## Your objective:
Copy out exactly the stretch of the listing below that begins at the line containing "Someone carried the toy banana (yellow) from 164, 243, 239, 313" and ends at the line containing "Someone rotated the toy banana (yellow) at 520, 280, 607, 313", and copy nothing outside it.

## Given records:
▼

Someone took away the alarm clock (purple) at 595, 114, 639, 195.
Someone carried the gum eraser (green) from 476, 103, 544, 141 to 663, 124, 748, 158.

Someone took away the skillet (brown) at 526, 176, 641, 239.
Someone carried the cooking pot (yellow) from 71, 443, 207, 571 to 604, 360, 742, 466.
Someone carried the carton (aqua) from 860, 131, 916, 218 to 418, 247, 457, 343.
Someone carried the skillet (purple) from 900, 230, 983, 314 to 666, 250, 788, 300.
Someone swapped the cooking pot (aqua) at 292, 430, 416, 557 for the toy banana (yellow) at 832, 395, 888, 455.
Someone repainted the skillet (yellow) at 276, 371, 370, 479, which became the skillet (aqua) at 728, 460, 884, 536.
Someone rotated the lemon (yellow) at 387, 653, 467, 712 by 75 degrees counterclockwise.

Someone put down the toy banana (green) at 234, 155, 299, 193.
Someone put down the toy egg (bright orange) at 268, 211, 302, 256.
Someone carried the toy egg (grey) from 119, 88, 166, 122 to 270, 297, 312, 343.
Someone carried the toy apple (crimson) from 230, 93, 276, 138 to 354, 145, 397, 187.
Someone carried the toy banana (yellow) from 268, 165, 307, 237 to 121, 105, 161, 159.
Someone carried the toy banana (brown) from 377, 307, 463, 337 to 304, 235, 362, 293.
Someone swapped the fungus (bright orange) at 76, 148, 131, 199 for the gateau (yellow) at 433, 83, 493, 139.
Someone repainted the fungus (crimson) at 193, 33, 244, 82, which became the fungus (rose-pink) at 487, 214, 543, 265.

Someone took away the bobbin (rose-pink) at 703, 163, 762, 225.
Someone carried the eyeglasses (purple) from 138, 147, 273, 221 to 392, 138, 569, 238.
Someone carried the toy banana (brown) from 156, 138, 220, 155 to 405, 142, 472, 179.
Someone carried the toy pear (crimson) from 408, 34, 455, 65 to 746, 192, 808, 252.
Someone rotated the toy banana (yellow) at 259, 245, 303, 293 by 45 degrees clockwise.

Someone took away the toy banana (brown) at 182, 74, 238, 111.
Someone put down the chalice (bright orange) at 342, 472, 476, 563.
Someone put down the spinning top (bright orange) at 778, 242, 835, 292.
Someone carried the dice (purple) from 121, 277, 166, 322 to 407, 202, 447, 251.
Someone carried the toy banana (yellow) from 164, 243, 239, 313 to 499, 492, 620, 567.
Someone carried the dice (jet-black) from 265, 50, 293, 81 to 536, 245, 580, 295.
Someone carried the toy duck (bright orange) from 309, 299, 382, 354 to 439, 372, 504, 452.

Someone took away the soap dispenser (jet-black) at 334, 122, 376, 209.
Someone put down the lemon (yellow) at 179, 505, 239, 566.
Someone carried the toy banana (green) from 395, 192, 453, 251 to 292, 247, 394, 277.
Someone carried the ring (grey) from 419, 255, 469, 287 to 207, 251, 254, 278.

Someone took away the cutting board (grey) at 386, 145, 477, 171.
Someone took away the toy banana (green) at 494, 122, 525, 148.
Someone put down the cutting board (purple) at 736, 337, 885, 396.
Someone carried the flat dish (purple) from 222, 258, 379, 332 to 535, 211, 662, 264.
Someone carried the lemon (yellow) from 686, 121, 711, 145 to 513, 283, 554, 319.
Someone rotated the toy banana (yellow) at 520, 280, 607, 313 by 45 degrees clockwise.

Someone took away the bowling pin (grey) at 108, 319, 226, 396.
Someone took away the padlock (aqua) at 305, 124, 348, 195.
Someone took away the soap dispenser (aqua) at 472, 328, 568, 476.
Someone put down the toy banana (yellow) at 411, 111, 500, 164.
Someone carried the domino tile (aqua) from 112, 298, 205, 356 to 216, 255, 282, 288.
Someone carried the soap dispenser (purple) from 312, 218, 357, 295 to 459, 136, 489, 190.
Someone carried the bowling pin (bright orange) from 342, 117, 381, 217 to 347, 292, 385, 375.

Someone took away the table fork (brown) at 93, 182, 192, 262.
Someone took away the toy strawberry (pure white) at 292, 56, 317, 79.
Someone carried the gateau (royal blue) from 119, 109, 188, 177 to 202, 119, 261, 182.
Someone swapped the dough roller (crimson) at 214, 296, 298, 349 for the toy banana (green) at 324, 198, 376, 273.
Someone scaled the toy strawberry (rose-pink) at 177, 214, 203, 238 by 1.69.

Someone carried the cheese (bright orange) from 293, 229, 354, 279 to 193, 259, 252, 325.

▲

## Result:
Someone carried the toy banana (yellow) from 164, 243, 239, 313 to 499, 492, 620, 567.
Someone carried the dice (jet-black) from 265, 50, 293, 81 to 536, 245, 580, 295.
Someone carried the toy duck (bright orange) from 309, 299, 382, 354 to 439, 372, 504, 452.

Someone took away the soap dispenser (jet-black) at 334, 122, 376, 209.
Someone put down the lemon (yellow) at 179, 505, 239, 566.
Someone carried the toy banana (green) from 395, 192, 453, 251 to 292, 247, 394, 277.
Someone carried the ring (grey) from 419, 255, 469, 287 to 207, 251, 254, 278.

Someone took away the cutting board (grey) at 386, 145, 477, 171.
Someone took away the toy banana (green) at 494, 122, 525, 148.
Someone put down the cutting board (purple) at 736, 337, 885, 396.
Someone carried the flat dish (purple) from 222, 258, 379, 332 to 535, 211, 662, 264.
Someone carried the lemon (yellow) from 686, 121, 711, 145 to 513, 283, 554, 319.
Someone rotated the toy banana (yellow) at 520, 280, 607, 313 by 45 degrees clockwise.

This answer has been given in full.